**WORK TO COMPLETE:** Below are some records. Print exactly the lines between the one holding "U6 pin E: N_15 -> N_9" and the one holding "U2 pin VSS: COM -> none", inclusive, and nothing else.

**INPUT MATERIAL:**

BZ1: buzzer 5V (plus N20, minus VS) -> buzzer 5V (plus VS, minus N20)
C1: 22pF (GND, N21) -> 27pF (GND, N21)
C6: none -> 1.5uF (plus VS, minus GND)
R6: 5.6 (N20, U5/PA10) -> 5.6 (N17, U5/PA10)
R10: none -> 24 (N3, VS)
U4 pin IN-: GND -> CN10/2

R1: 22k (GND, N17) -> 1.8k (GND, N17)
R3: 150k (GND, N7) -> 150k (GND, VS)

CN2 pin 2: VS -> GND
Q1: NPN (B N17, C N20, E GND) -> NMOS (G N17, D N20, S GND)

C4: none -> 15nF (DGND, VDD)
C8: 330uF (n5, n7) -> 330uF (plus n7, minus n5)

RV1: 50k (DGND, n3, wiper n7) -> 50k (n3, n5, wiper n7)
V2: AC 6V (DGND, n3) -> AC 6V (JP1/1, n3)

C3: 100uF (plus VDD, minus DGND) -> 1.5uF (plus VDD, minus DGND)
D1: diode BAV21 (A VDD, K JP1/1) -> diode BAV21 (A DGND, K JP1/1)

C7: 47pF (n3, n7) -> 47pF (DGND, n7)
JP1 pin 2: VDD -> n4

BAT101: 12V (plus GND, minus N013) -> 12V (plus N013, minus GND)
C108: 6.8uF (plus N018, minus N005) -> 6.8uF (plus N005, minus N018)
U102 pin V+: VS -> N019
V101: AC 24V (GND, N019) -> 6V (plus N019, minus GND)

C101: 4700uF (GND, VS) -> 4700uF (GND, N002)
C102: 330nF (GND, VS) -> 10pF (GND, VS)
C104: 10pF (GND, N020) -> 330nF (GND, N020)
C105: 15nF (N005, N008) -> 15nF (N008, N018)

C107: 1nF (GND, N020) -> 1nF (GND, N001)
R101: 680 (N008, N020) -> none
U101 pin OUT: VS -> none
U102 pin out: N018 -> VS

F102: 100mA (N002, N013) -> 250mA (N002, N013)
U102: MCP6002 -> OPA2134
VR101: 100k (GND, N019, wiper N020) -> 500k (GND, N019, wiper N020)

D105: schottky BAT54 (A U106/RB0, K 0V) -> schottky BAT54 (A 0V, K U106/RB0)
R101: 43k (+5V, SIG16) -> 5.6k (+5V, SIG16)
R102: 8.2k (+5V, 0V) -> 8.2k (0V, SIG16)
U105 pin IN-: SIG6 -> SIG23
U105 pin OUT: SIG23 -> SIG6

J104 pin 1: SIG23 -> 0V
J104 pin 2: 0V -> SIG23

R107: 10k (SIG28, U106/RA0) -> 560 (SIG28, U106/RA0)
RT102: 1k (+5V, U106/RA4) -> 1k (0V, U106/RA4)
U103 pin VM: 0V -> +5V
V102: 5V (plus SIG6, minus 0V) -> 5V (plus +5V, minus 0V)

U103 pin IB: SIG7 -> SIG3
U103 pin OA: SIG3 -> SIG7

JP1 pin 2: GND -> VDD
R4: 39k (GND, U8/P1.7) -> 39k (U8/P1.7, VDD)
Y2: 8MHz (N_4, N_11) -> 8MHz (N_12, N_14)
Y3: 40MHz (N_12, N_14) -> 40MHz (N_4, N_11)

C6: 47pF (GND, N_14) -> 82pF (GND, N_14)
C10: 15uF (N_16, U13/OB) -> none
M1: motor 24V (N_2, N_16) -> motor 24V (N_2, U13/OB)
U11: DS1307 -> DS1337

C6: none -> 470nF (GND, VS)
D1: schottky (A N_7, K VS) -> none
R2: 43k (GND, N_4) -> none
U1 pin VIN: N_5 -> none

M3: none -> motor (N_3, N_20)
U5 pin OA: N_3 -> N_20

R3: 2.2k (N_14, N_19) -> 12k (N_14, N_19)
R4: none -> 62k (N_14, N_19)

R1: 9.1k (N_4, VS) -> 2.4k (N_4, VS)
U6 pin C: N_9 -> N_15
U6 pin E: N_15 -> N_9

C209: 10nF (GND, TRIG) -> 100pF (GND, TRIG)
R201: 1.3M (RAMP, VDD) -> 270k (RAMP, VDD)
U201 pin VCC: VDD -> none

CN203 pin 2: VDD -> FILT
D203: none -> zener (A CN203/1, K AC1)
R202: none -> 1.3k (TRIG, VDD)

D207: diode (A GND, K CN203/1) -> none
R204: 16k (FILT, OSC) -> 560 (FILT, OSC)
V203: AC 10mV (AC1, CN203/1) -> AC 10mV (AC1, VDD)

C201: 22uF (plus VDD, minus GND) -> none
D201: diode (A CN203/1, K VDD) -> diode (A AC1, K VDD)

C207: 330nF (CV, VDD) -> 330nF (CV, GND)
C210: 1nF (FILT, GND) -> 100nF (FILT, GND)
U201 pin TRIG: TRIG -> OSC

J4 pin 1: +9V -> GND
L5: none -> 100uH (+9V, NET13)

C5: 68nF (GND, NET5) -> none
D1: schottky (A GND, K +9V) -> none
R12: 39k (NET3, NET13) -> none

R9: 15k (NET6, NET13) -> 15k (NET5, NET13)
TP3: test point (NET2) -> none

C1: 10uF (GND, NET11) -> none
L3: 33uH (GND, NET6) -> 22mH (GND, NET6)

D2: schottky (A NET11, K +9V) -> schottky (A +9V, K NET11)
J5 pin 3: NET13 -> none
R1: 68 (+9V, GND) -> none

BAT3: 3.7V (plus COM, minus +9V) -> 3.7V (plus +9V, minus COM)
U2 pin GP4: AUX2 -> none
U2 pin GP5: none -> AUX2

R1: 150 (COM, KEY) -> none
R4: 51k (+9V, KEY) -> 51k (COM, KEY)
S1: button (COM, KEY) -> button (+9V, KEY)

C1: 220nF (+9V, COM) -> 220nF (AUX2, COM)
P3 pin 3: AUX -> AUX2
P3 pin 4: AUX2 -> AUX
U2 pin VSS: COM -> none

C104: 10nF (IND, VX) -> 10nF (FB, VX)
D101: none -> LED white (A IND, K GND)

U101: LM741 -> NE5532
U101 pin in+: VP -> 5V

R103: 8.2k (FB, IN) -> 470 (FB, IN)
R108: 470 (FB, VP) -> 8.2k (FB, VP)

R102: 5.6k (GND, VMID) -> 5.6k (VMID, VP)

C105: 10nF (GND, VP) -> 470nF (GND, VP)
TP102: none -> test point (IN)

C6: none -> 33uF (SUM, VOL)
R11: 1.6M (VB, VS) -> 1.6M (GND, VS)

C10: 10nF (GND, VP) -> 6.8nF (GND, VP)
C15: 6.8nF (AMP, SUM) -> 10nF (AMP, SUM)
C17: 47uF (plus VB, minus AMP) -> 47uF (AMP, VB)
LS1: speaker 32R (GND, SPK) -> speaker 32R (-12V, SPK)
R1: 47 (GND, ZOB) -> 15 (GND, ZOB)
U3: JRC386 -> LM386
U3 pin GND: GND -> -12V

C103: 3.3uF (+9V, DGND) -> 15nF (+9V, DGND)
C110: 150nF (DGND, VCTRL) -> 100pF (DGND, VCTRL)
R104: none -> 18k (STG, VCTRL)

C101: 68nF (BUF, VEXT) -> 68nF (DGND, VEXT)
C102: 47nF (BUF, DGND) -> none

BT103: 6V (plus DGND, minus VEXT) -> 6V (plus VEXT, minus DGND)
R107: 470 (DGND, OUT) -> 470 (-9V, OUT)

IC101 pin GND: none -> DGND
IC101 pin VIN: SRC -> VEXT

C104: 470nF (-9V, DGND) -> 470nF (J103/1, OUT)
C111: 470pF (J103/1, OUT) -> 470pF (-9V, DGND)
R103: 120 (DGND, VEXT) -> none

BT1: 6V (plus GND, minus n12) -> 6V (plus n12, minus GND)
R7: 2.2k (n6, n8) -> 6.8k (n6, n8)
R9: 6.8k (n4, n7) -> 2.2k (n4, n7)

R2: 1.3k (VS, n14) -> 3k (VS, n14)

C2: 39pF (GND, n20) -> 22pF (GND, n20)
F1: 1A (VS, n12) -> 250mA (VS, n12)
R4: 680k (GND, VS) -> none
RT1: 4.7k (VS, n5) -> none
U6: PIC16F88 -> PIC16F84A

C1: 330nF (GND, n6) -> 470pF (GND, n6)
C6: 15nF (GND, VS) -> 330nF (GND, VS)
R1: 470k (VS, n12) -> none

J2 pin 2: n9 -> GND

**PROBLEM SOLUTION:**
U6 pin E: N_15 -> N_9

C209: 10nF (GND, TRIG) -> 100pF (GND, TRIG)
R201: 1.3M (RAMP, VDD) -> 270k (RAMP, VDD)
U201 pin VCC: VDD -> none

CN203 pin 2: VDD -> FILT
D203: none -> zener (A CN203/1, K AC1)
R202: none -> 1.3k (TRIG, VDD)

D207: diode (A GND, K CN203/1) -> none
R204: 16k (FILT, OSC) -> 560 (FILT, OSC)
V203: AC 10mV (AC1, CN203/1) -> AC 10mV (AC1, VDD)

C201: 22uF (plus VDD, minus GND) -> none
D201: diode (A CN203/1, K VDD) -> diode (A AC1, K VDD)

C207: 330nF (CV, VDD) -> 330nF (CV, GND)
C210: 1nF (FILT, GND) -> 100nF (FILT, GND)
U201 pin TRIG: TRIG -> OSC

J4 pin 1: +9V -> GND
L5: none -> 100uH (+9V, NET13)

C5: 68nF (GND, NET5) -> none
D1: schottky (A GND, K +9V) -> none
R12: 39k (NET3, NET13) -> none

R9: 15k (NET6, NET13) -> 15k (NET5, NET13)
TP3: test point (NET2) -> none

C1: 10uF (GND, NET11) -> none
L3: 33uH (GND, NET6) -> 22mH (GND, NET6)

D2: schottky (A NET11, K +9V) -> schottky (A +9V, K NET11)
J5 pin 3: NET13 -> none
R1: 68 (+9V, GND) -> none

BAT3: 3.7V (plus COM, minus +9V) -> 3.7V (plus +9V, minus COM)
U2 pin GP4: AUX2 -> none
U2 pin GP5: none -> AUX2

R1: 150 (COM, KEY) -> none
R4: 51k (+9V, KEY) -> 51k (COM, KEY)
S1: button (COM, KEY) -> button (+9V, KEY)

C1: 220nF (+9V, COM) -> 220nF (AUX2, COM)
P3 pin 3: AUX -> AUX2
P3 pin 4: AUX2 -> AUX
U2 pin VSS: COM -> none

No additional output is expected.